TASK BRIEF -> Output each line of the data below exactly, omitting any image.

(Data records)
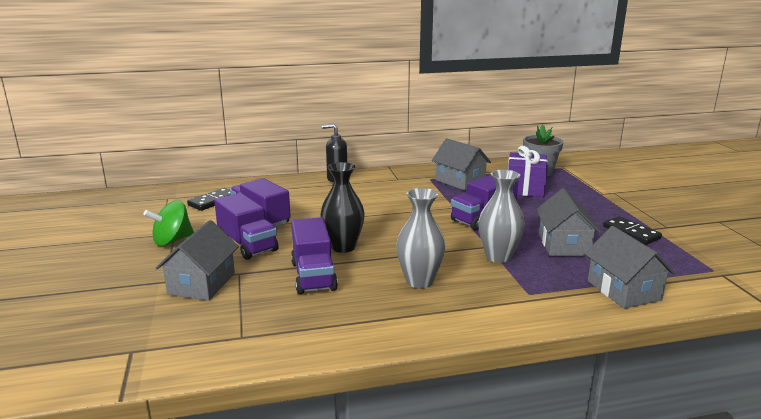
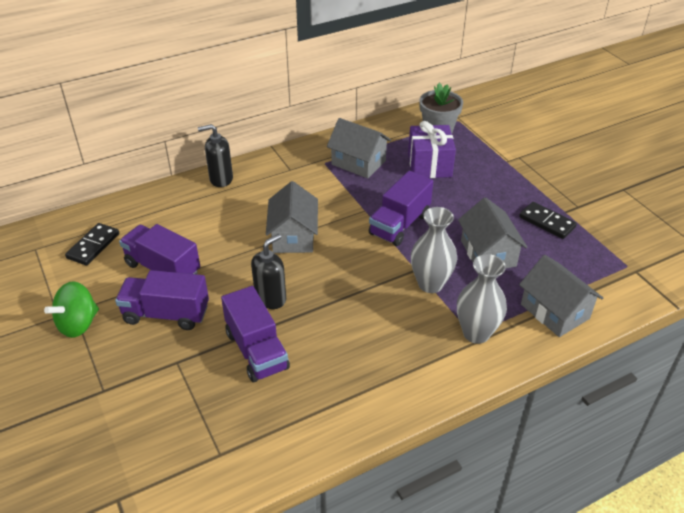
camera: 15 degrees left, 20 degrees up
(202, 284) = (144, 386): grey house -> grey house (293, 236)
(247, 244) = (166, 314): purple truck -> purple truck turned 150 degrees clockwise
(343, 247) = (271, 298): black vase -> black soap dispenser
(419, 281) = (365, 337): grey vase -> grey vase (476, 333)

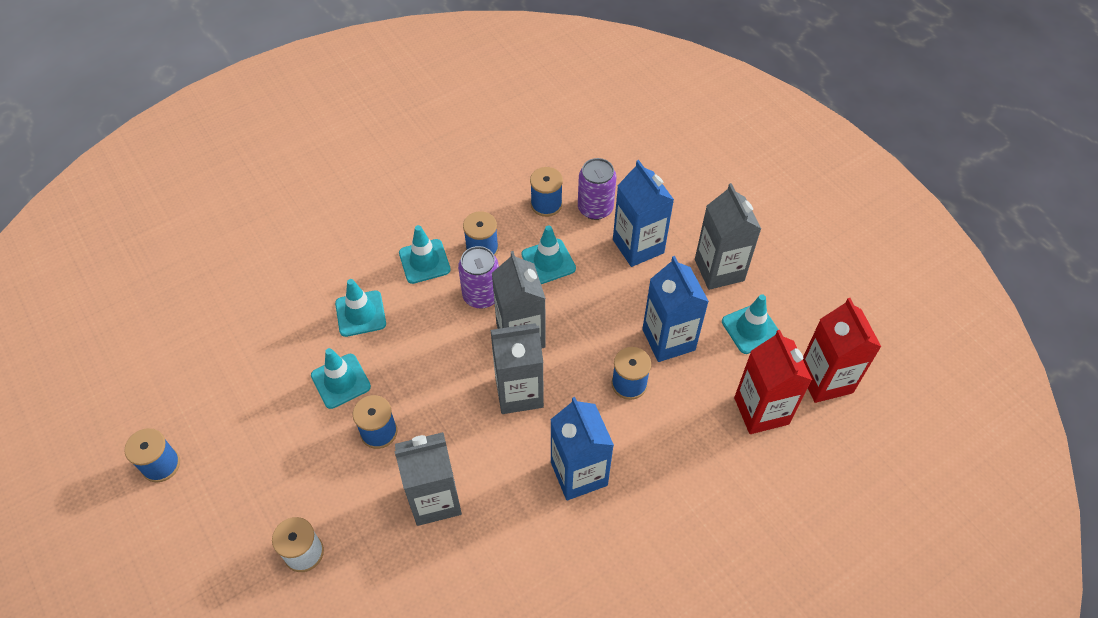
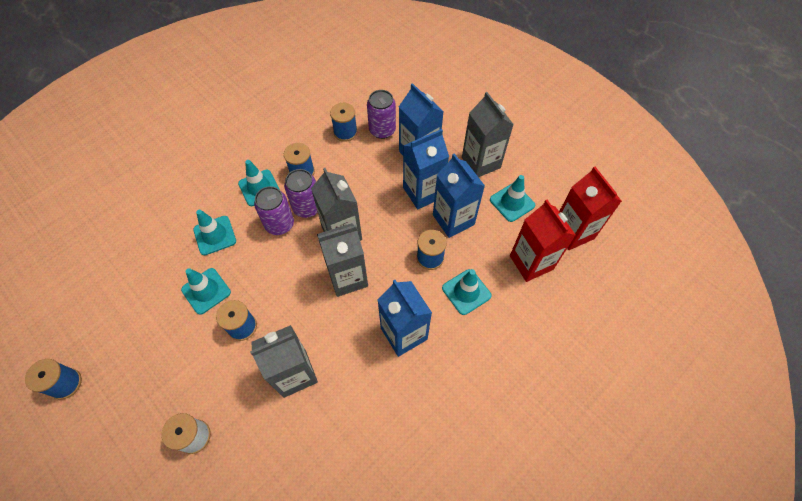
camera: 10 degrees left, 5 degrees up
(443, 312) = (279, 224): none -> purple can
(548, 261) = (354, 174): turquoise traffic cone -> turquoise traffic cone (466, 292)
(634, 298) = (423, 192): none -> blue carton

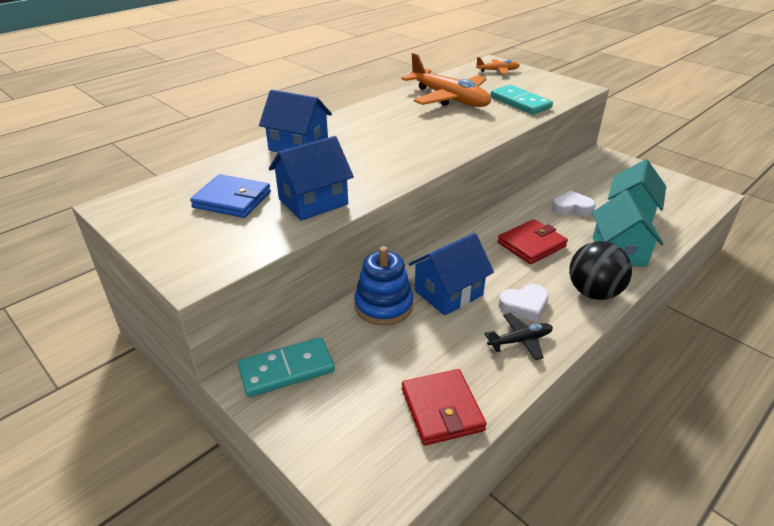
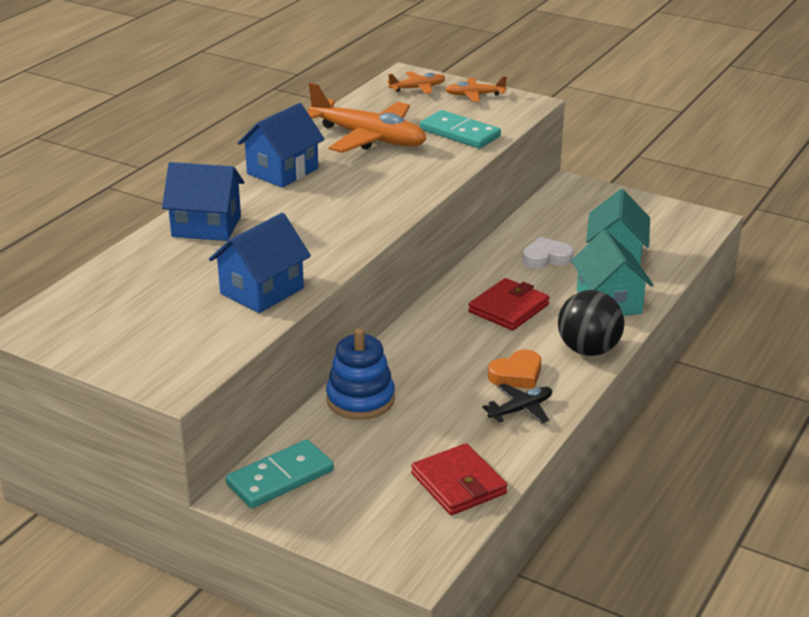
camera: 15 degrees left, 5 degrees down
(232, 200) = (165, 302): blue wallet -> none
(448, 293) = (429, 375): blue house -> blue house (282, 171)
(524, 305) = (517, 375): white heart -> orange heart
(539, 79) = (474, 95): none -> orange plane

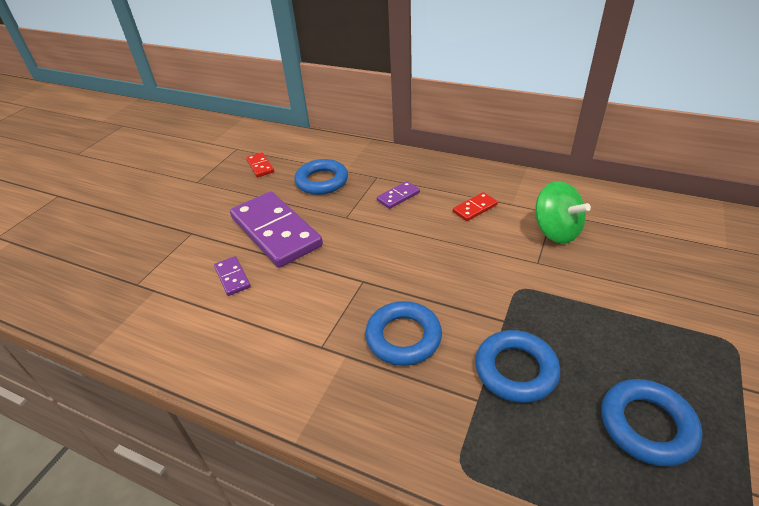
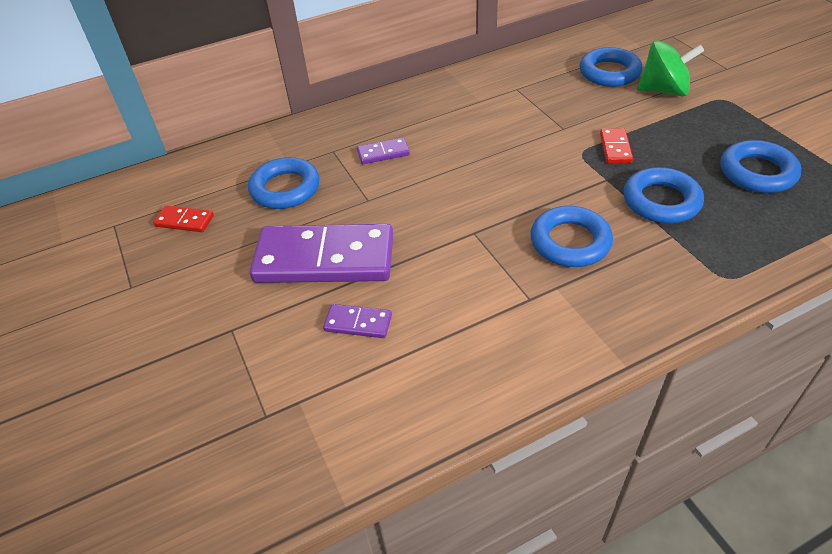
camera: 50 degrees left, 5 degrees up
(398, 196) = (383, 153): purple domino -> purple domino turned 75 degrees clockwise
(475, 208) = (460, 121): red domino -> red domino (615, 148)
(556, 231) = (540, 100): green spinning top -> green spinning top (664, 91)
(653, 249) = (609, 73): none -> blue ring

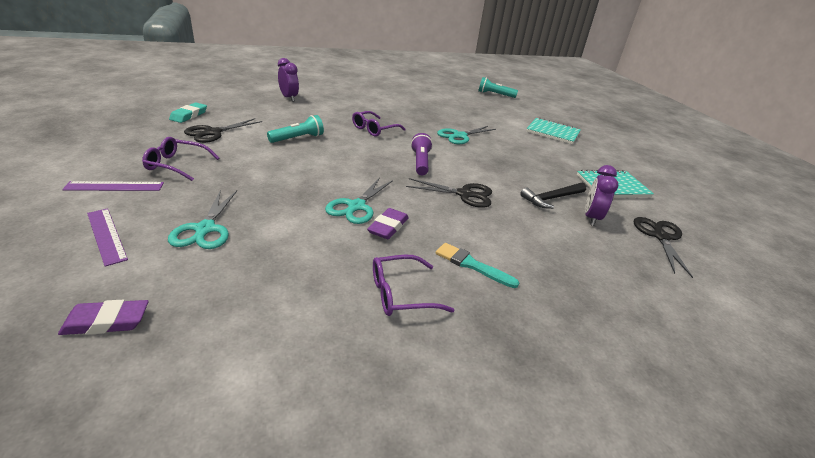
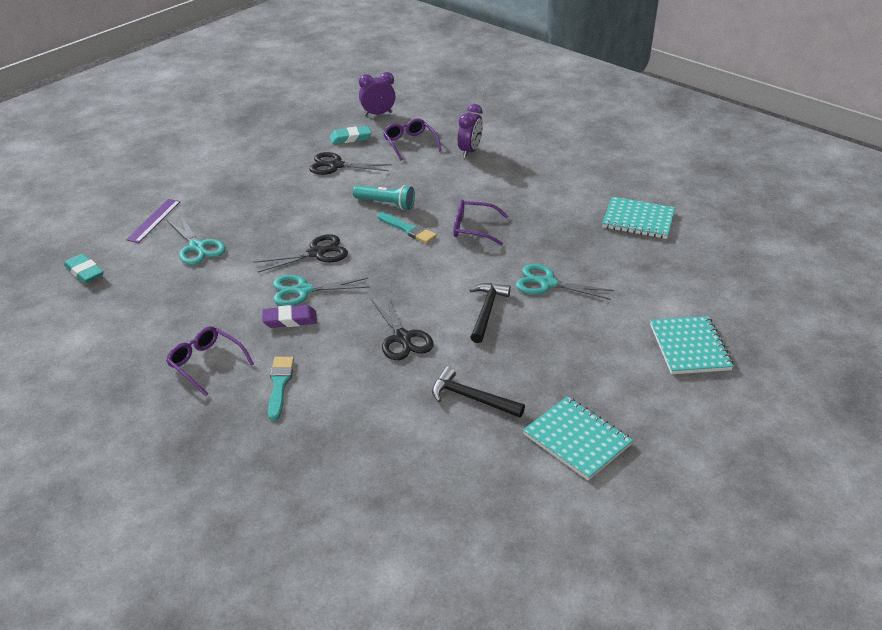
camera: 60 degrees right, 5 degrees up
(106, 321) = (84, 272): purple eraser -> turquoise eraser
(114, 186) = (208, 185): purple ruler -> none
(176, 165) = (264, 186): purple glasses -> purple glasses (409, 143)
(205, 229) = (197, 247): turquoise scissors -> turquoise scissors turned 90 degrees counterclockwise
(342, 145) = (408, 229): none -> turquoise brush
(420, 162) = (436, 286): purple flashlight -> none
(431, 98) = (638, 220): none -> turquoise notebook
(467, 160) = (486, 311): none -> black hammer
(495, 94) = (755, 256): turquoise flashlight -> none
(591, 218) = (461, 438): purple clock -> purple clock (378, 114)
(660, 237) = (481, 503): black scissors -> black scissors (316, 253)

EXPECTED ANSWER ->
camera: 15 degrees left, 20 degrees up
(202, 284) = (144, 386): grey house -> grey house (293, 236)
(247, 244) = (166, 314): purple truck -> purple truck turned 150 degrees clockwise
(343, 247) = (271, 298): black vase -> black soap dispenser
(419, 281) = (365, 337): grey vase -> grey vase (476, 333)

camera: 10 degrees left, 5 degrees up
(443, 312) = (279, 224): none -> purple can
(548, 261) = (354, 174): turquoise traffic cone -> turquoise traffic cone (466, 292)
(634, 298) = (423, 192): none -> blue carton

camera: 15 degrees left, 5 degrees down
(232, 200) = (165, 302): blue wallet -> none
(448, 293) = (429, 375): blue house -> blue house (282, 171)
(524, 305) = (517, 375): white heart -> orange heart
(539, 79) = (474, 95): none -> orange plane

camera: 50 degrees left, 5 degrees up
(398, 196) = (383, 153): purple domino -> purple domino turned 75 degrees clockwise
(475, 208) = (460, 121): red domino -> red domino (615, 148)
(556, 231) = (540, 100): green spinning top -> green spinning top (664, 91)
(653, 249) = (609, 73): none -> blue ring

camera: 60 degrees right, 5 degrees up
(106, 321) = (84, 272): purple eraser -> turquoise eraser
(114, 186) = (208, 185): purple ruler -> none
(176, 165) = (264, 186): purple glasses -> purple glasses (409, 143)
(205, 229) = (197, 247): turquoise scissors -> turquoise scissors turned 90 degrees counterclockwise
(342, 145) = (408, 229): none -> turquoise brush
(420, 162) = (436, 286): purple flashlight -> none
(431, 98) = (638, 220): none -> turquoise notebook
(467, 160) = (486, 311): none -> black hammer
(495, 94) = (755, 256): turquoise flashlight -> none
(591, 218) = (461, 438): purple clock -> purple clock (378, 114)
(660, 237) = (481, 503): black scissors -> black scissors (316, 253)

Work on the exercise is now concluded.